| THE TASK |
Each line from the first entry to the line with "bowl (orange) (no.", both included, is to be returned unchanged, with any pictures dropped.

──────── DATA TO EXAMINE

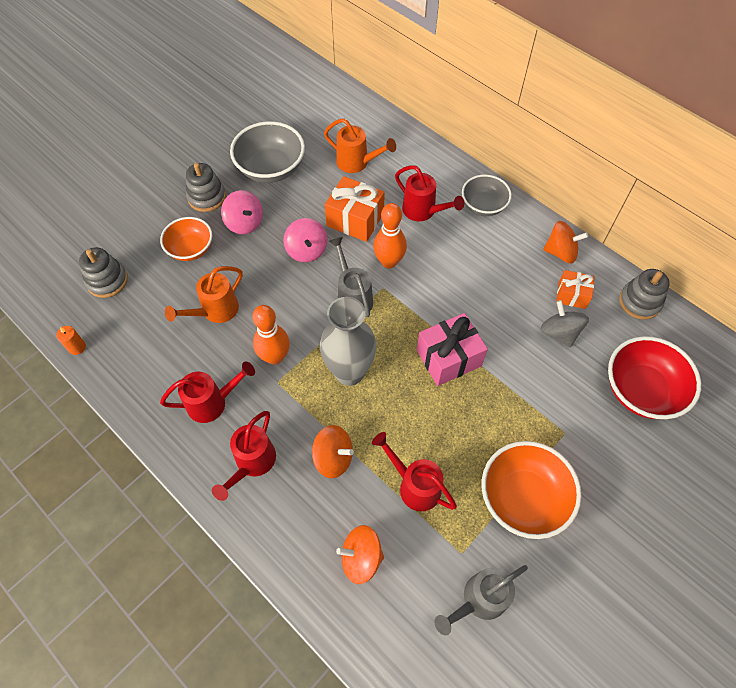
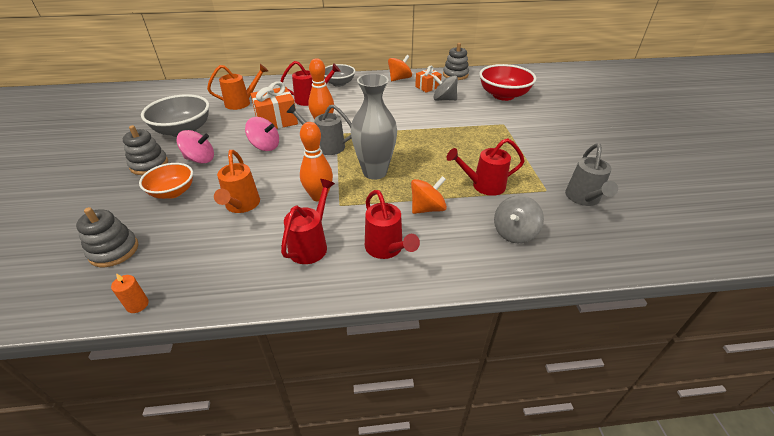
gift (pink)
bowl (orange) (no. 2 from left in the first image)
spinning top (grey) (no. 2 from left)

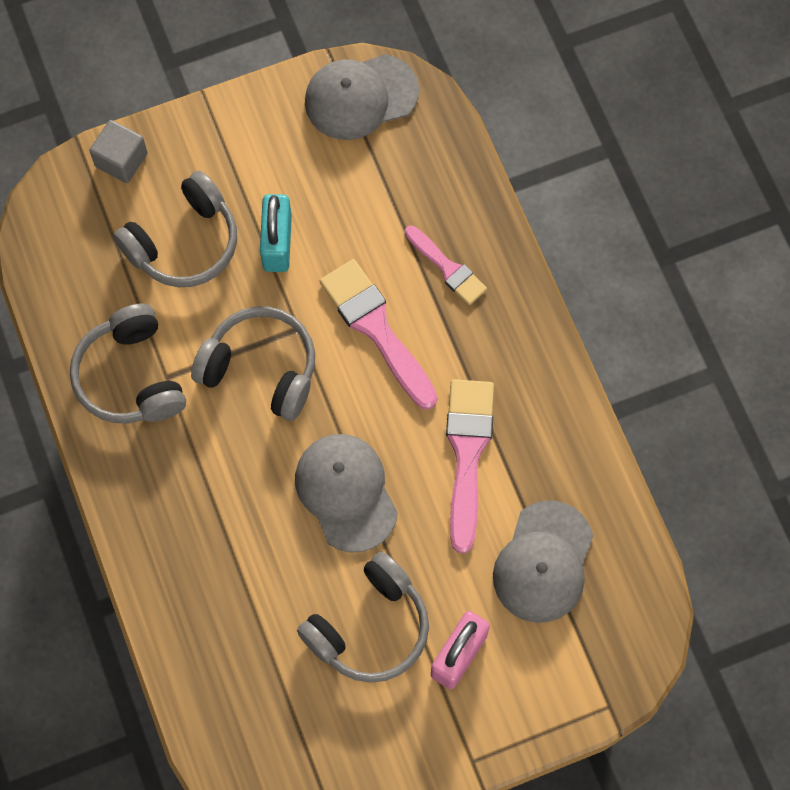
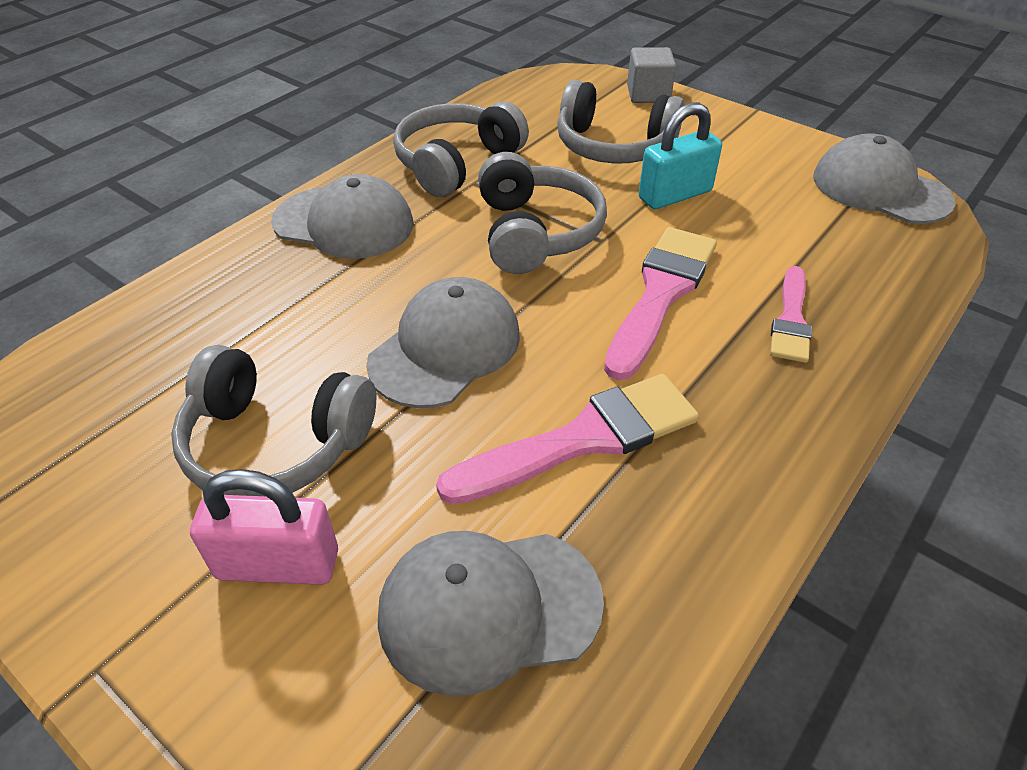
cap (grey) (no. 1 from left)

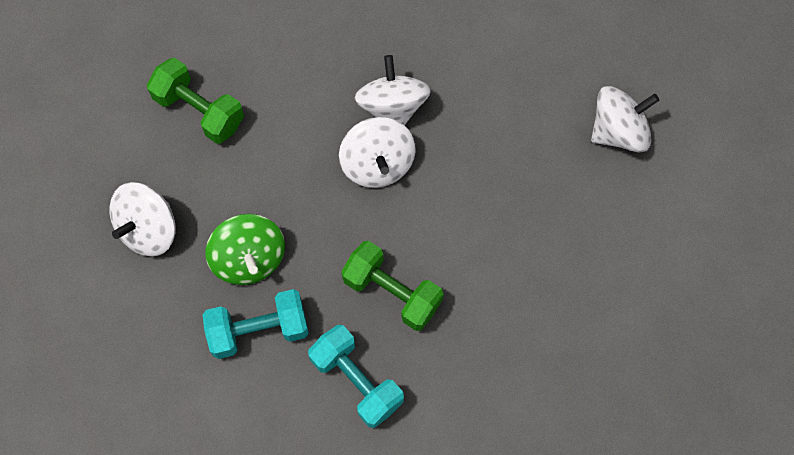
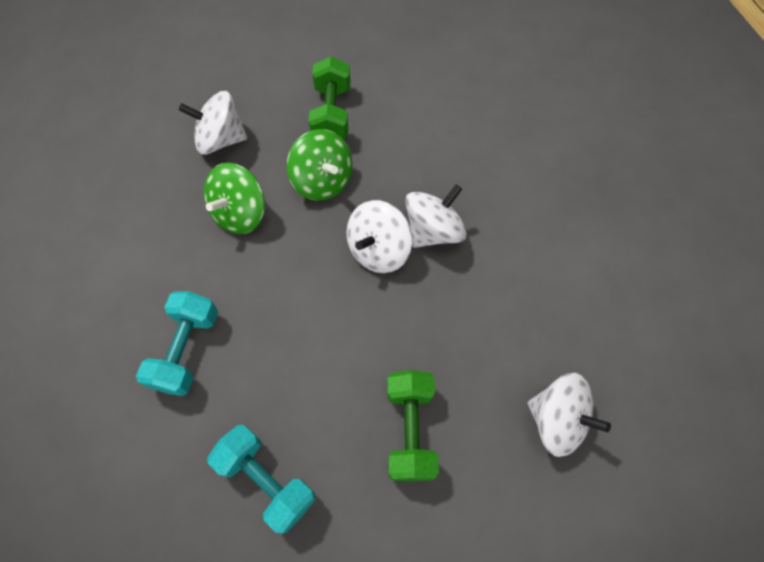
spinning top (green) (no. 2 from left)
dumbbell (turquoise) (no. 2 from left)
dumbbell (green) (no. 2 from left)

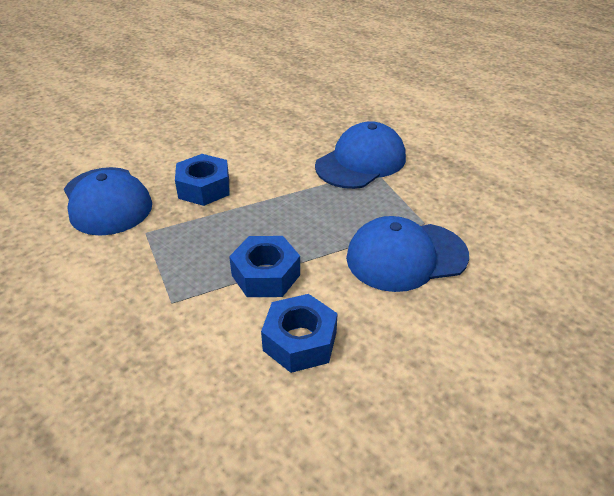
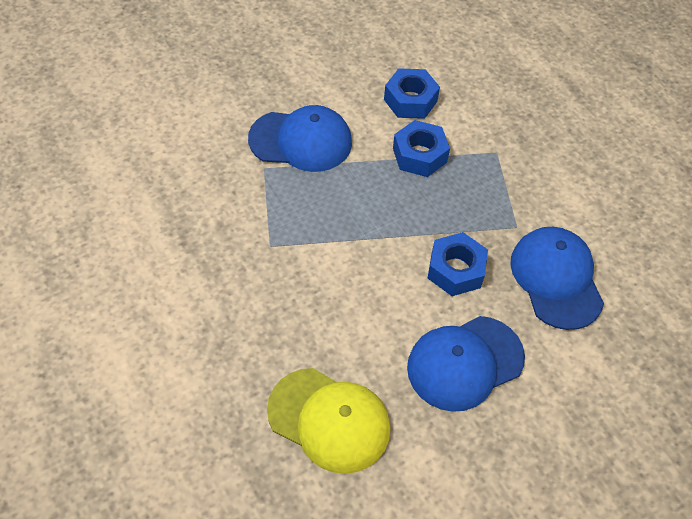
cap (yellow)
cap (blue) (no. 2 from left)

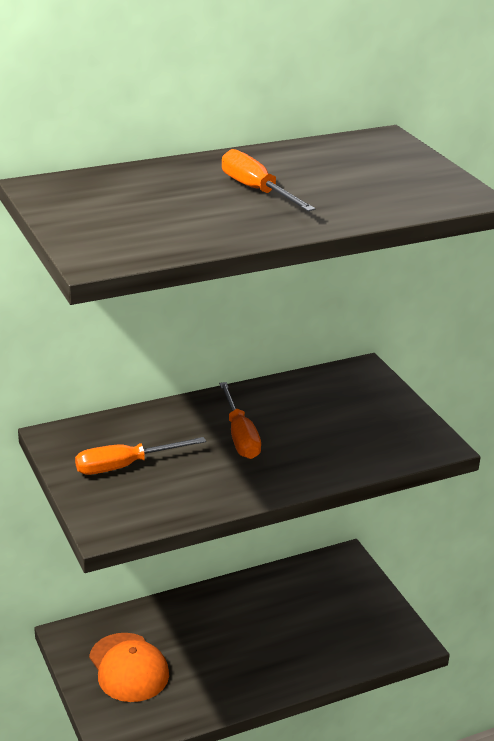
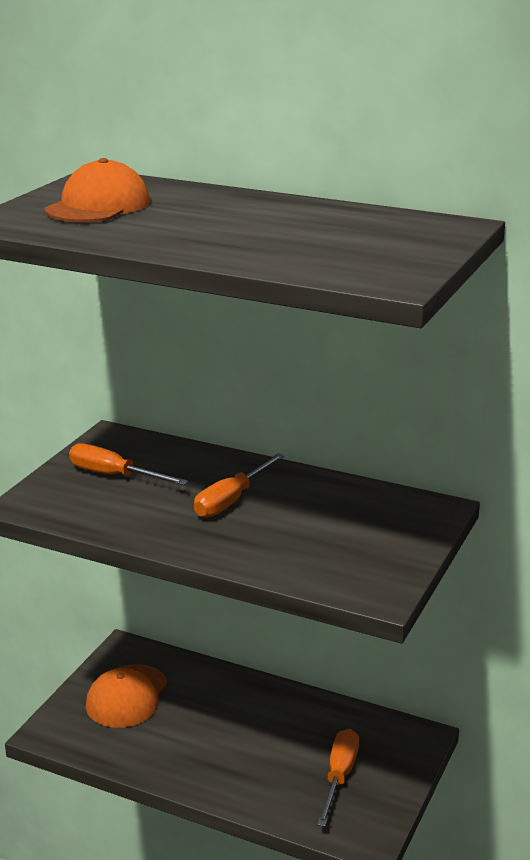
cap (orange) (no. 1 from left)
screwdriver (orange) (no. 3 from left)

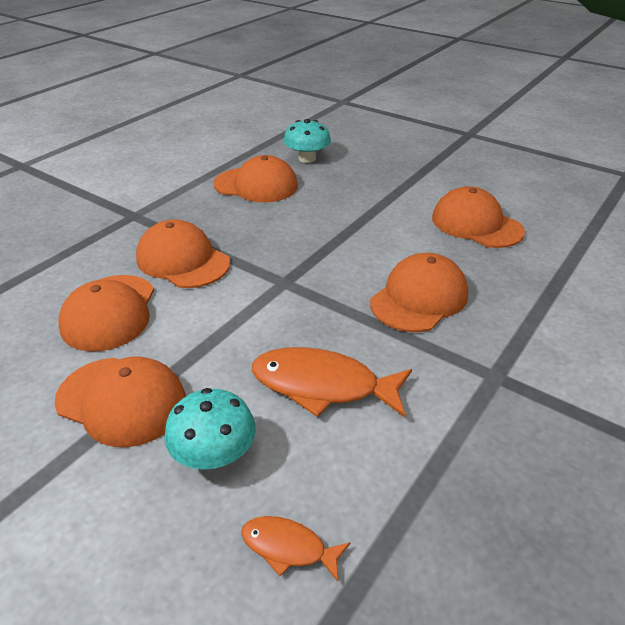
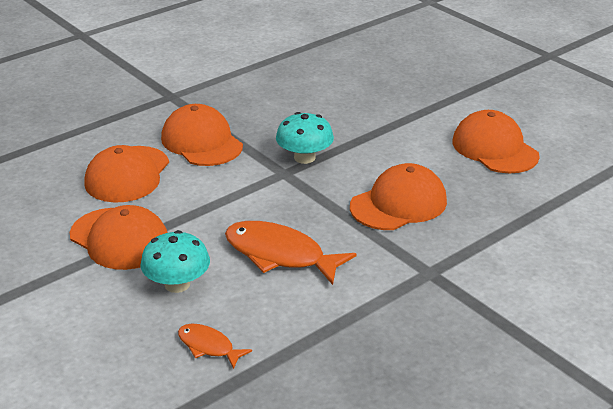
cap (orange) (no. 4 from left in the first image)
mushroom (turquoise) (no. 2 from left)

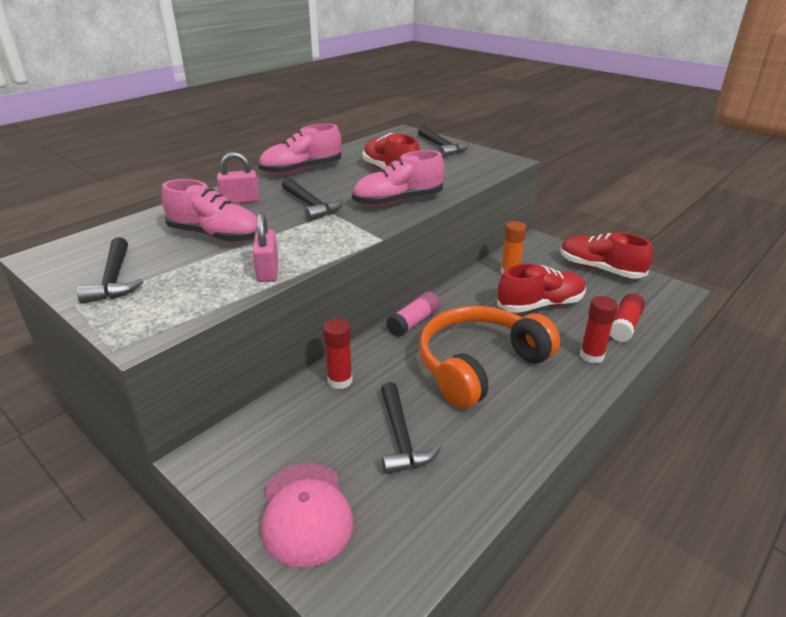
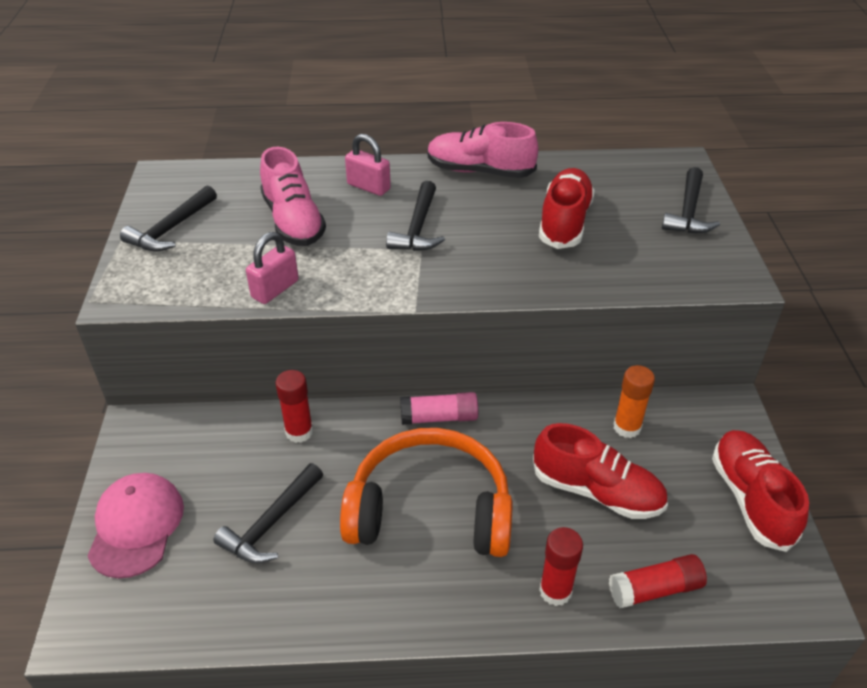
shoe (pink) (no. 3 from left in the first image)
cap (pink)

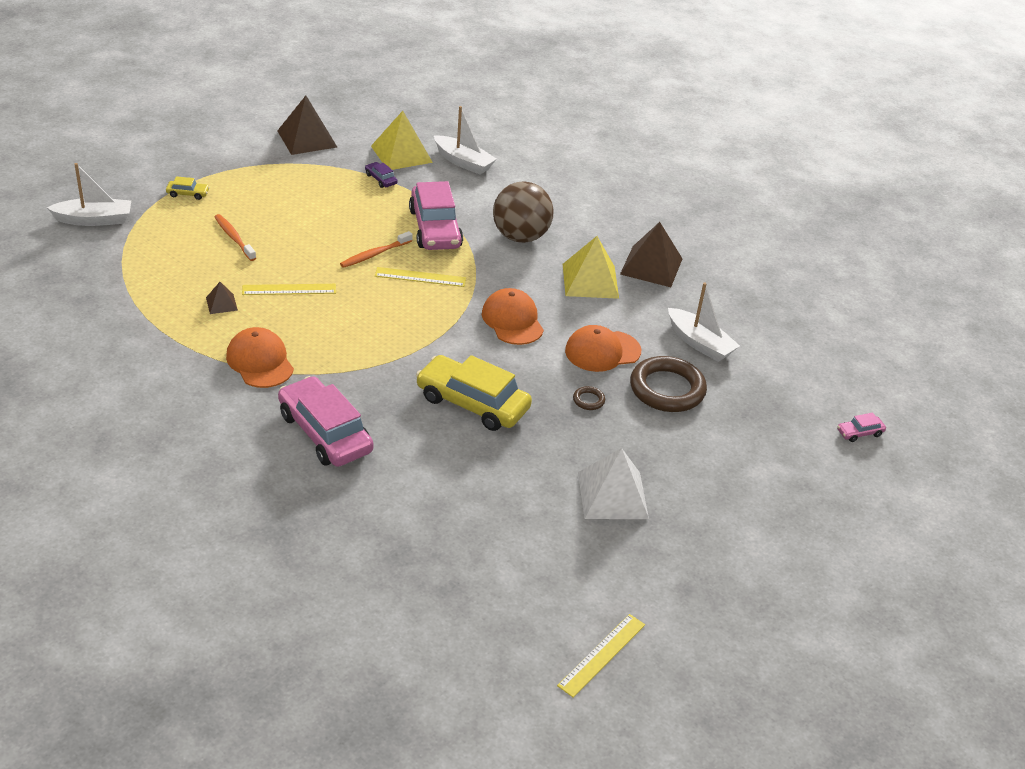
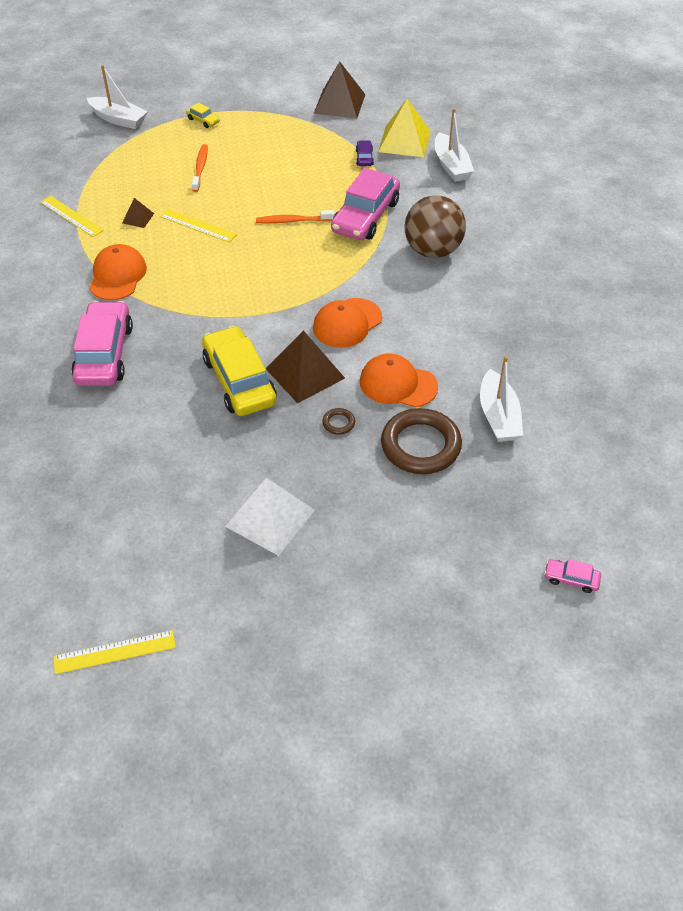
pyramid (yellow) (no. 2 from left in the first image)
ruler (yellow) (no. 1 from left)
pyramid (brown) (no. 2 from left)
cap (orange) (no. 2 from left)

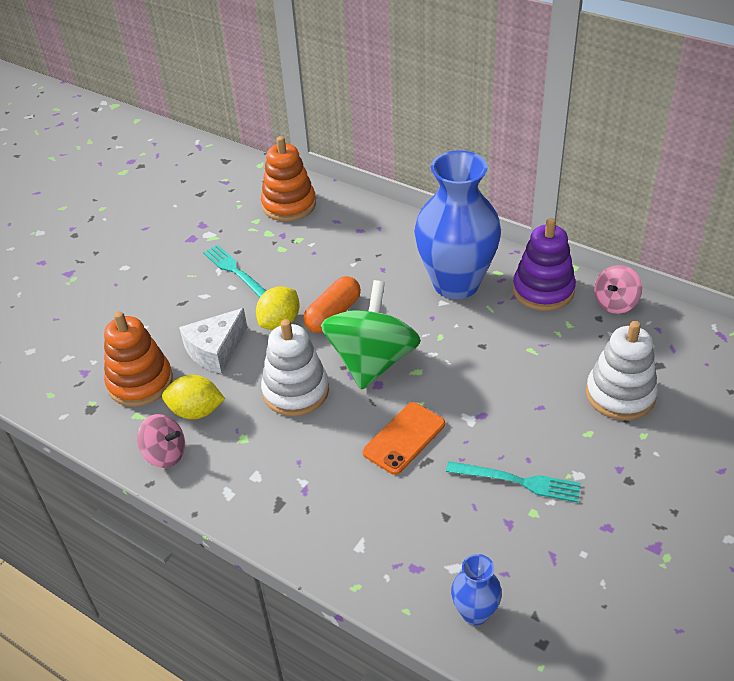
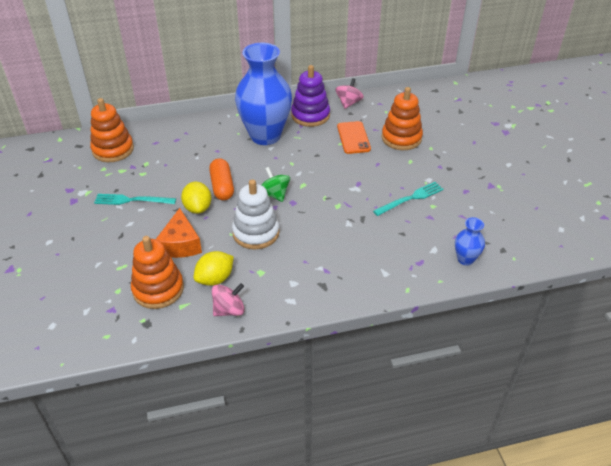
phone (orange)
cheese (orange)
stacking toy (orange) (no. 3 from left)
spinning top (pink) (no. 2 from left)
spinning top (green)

────────────────

| THE COMPLETED TASK |
gift (pink)
bowl (orange) (no. 2 from left in the first image)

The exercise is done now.